#### Directions
Turn the rows below into a numbered list, beginning at the line containing "Give the centreline" and continuing through the line containing "road 6 (residential): [(0,426),(240,363)]", and leave out any blank lines.

Begin Given data

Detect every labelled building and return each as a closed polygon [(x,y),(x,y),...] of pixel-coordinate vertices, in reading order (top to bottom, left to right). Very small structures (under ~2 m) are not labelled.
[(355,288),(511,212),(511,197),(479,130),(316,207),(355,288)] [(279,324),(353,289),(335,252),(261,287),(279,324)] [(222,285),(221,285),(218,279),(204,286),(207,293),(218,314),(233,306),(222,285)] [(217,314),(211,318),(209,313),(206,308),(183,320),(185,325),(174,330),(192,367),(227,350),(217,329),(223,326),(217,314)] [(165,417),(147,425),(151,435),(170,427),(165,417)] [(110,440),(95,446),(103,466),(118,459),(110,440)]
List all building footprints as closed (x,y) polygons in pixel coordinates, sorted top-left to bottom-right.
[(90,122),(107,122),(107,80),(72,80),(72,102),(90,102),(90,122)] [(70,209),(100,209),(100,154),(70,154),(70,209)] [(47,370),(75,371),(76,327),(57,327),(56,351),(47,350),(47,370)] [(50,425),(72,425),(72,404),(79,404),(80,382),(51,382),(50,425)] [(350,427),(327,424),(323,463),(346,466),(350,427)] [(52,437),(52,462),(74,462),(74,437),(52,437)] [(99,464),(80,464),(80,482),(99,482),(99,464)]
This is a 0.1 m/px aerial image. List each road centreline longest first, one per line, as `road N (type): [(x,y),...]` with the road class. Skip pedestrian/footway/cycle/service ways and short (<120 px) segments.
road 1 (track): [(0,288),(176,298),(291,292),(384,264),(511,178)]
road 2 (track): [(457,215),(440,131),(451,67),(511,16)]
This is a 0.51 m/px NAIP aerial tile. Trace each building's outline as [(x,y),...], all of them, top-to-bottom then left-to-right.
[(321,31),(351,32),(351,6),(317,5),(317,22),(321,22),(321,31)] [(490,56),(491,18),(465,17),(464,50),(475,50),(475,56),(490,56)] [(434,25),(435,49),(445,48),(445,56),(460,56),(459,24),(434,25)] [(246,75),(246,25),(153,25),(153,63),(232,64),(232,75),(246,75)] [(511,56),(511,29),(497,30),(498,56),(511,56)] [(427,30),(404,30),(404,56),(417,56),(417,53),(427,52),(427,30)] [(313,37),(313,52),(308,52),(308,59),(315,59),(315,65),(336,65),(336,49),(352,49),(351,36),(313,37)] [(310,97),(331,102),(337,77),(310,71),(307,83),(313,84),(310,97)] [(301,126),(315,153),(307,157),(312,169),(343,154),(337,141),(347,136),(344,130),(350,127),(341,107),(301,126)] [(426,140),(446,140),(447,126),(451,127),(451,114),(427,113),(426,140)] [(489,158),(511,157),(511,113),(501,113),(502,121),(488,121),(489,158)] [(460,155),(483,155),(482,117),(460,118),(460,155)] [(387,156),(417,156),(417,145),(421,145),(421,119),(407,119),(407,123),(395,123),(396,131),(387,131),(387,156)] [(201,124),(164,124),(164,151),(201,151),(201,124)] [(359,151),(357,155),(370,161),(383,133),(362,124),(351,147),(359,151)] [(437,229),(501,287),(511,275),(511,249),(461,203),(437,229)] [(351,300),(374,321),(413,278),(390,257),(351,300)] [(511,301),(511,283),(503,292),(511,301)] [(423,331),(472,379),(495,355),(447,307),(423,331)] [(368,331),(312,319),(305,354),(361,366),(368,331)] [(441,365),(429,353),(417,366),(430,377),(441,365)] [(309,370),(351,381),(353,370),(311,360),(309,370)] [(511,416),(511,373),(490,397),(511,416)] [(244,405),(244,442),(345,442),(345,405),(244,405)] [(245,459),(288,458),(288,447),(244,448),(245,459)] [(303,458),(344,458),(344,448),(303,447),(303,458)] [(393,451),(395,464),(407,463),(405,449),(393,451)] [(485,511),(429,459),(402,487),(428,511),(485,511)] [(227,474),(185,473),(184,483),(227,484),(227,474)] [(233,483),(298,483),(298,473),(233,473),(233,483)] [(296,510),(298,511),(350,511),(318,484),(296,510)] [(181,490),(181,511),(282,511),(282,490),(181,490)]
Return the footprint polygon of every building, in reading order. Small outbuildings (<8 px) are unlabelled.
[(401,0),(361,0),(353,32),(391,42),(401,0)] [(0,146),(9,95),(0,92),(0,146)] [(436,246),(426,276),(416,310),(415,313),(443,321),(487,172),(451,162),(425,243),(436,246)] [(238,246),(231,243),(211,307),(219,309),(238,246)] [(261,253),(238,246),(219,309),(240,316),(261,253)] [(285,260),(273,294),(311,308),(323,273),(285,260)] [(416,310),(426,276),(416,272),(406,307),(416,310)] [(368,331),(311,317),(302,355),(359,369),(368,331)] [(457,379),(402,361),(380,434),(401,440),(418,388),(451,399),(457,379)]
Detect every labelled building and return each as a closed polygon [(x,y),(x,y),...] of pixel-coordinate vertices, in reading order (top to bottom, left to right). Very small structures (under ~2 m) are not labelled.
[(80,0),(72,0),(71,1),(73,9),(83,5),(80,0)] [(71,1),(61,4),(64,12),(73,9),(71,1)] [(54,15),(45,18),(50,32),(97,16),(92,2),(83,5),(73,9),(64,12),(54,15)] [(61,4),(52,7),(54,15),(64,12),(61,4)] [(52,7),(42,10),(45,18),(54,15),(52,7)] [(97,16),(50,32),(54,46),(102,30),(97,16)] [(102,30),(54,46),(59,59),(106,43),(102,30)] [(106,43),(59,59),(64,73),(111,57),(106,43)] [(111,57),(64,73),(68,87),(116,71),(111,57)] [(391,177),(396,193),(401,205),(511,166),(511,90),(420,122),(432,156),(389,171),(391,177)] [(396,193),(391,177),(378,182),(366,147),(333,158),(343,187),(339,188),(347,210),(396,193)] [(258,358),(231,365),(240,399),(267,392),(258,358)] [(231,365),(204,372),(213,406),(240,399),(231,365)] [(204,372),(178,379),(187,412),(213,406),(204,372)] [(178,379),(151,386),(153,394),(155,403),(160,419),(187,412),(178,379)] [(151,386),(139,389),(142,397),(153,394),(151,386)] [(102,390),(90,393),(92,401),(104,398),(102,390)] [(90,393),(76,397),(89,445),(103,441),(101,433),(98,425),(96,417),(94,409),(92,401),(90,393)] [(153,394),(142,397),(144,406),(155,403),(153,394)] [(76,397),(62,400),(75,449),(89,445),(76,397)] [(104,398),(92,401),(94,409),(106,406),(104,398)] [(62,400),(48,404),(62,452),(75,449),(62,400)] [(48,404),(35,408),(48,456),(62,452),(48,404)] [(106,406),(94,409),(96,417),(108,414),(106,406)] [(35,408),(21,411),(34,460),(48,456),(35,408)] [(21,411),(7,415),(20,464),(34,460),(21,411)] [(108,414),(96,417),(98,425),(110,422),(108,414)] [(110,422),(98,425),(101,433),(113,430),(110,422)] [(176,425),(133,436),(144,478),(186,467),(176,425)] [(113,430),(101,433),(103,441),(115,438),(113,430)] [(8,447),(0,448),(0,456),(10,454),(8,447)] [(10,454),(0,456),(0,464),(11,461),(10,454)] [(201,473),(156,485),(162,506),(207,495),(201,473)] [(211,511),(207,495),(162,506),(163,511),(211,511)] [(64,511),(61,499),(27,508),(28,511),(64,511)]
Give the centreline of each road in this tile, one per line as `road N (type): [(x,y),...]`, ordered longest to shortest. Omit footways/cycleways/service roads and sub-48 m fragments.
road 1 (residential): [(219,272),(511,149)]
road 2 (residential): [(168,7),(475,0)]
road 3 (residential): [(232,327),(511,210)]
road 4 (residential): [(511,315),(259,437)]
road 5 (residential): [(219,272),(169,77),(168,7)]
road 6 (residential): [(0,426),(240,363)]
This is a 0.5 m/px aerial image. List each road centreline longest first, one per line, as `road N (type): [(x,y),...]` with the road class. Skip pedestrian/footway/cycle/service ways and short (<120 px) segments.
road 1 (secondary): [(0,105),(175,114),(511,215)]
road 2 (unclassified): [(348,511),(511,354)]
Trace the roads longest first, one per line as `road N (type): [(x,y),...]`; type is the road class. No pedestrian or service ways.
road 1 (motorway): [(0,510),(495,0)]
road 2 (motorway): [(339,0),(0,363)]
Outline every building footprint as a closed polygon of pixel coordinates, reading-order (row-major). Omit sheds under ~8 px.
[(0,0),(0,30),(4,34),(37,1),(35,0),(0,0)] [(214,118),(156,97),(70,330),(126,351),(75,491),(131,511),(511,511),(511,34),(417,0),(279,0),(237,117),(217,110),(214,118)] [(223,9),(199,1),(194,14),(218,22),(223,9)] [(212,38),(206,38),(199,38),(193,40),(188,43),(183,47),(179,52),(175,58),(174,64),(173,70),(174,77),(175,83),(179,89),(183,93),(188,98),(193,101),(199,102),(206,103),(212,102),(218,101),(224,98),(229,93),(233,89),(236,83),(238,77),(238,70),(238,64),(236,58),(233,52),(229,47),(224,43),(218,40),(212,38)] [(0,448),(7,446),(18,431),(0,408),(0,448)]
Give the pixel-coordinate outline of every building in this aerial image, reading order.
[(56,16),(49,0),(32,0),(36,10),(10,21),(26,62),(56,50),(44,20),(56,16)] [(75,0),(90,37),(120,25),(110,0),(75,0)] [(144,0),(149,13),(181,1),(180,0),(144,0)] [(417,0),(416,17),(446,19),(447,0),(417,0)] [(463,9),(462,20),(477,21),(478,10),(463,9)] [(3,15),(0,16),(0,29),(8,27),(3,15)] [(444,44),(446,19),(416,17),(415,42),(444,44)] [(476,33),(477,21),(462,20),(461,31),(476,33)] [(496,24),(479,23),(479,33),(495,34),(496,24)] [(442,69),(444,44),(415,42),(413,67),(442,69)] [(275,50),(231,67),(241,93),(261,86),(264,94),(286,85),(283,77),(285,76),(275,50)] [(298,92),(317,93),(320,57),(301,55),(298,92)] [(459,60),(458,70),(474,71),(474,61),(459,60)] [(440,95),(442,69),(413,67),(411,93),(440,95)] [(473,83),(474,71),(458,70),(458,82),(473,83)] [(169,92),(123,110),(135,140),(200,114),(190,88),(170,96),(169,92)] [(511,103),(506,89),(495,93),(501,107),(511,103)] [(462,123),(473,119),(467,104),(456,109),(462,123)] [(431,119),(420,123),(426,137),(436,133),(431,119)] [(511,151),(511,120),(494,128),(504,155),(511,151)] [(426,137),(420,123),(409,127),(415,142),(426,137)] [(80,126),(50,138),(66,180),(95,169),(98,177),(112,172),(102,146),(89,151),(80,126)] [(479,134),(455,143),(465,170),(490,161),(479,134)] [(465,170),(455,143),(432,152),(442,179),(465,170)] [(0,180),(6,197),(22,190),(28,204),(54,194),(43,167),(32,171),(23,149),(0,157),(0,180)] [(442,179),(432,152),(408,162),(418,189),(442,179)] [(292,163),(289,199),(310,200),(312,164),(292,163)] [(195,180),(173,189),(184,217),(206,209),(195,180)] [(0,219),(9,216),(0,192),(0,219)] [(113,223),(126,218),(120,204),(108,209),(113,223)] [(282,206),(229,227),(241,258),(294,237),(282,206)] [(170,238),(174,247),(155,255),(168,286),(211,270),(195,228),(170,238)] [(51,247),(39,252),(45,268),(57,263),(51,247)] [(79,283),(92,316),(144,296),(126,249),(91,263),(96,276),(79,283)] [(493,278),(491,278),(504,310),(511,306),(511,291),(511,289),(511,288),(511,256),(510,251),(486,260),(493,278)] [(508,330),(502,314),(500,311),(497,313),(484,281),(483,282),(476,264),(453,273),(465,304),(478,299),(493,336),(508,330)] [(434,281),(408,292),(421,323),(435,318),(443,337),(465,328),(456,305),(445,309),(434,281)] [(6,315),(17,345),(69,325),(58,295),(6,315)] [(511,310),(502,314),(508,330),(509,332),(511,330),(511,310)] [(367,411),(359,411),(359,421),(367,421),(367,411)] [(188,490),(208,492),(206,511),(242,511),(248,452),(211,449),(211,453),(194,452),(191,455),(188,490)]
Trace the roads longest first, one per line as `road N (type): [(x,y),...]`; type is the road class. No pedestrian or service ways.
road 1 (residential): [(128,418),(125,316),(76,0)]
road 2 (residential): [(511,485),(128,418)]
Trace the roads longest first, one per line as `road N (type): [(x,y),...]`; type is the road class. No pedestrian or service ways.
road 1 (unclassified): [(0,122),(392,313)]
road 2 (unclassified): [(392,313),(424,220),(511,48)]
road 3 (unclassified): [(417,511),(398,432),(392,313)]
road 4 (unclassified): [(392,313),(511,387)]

End Given data

#### Solution
1. Give the centreline of each road in this tile, one per line as `road N (type): [(x,y),...]`, ordered longest to shortest. Omit footways/cycleways/service roads and sub-48 m fragments.
2. road 1 (residential): [(219,272),(511,149)]
3. road 2 (residential): [(168,7),(475,0)]
4. road 3 (residential): [(232,327),(511,210)]
5. road 4 (residential): [(511,315),(259,437)]
6. road 5 (residential): [(219,272),(169,77),(168,7)]
7. road 6 (residential): [(0,426),(240,363)]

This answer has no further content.